═══ RECORDS SHOWN ═══
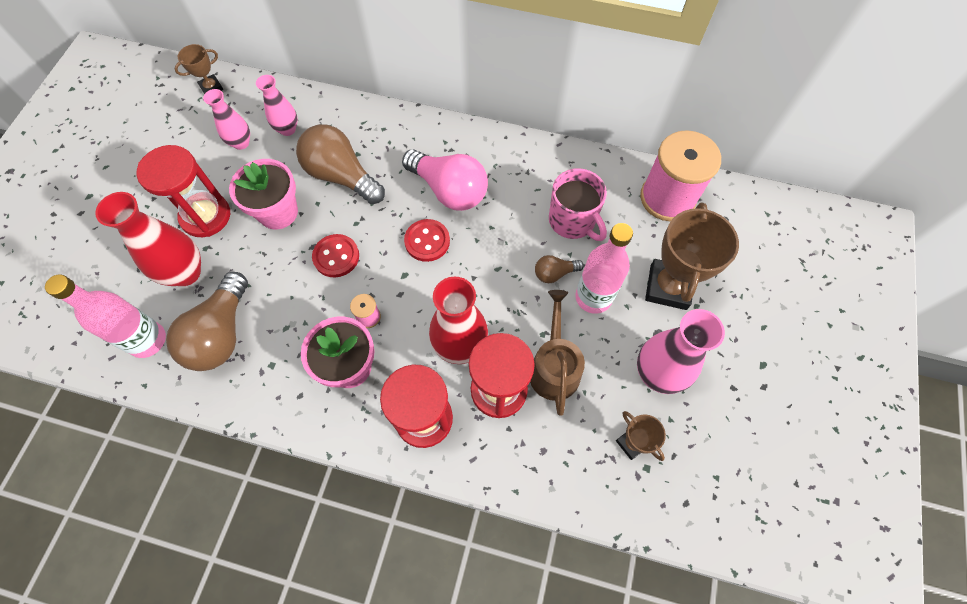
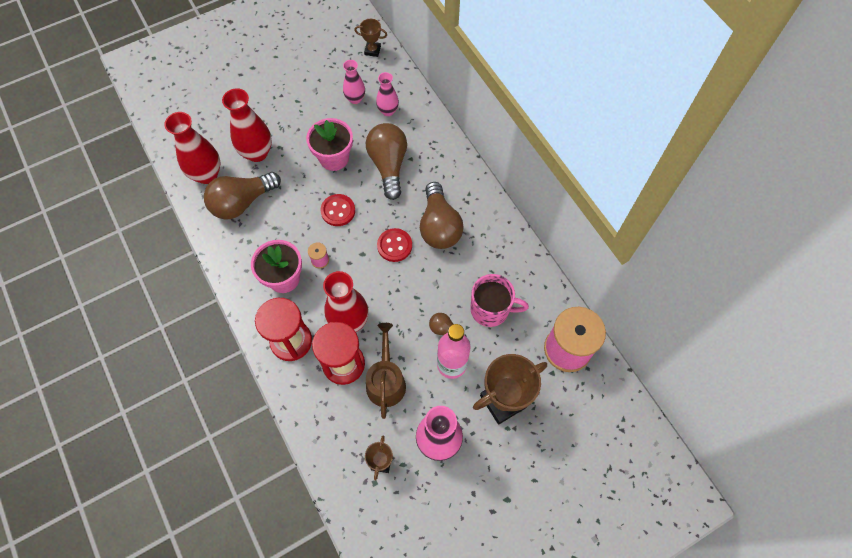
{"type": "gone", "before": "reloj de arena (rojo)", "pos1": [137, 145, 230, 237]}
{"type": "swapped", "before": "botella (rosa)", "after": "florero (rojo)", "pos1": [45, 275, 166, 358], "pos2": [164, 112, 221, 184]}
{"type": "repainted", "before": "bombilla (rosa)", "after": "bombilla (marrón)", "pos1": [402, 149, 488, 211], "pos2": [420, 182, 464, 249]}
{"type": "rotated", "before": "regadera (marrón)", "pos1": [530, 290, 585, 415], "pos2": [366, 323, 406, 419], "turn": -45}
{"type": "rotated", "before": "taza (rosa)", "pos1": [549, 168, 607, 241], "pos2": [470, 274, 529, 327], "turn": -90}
═══
Count of lines that include "marrón" in the records above: write that value only.

WRITTEN RESPONSE: 2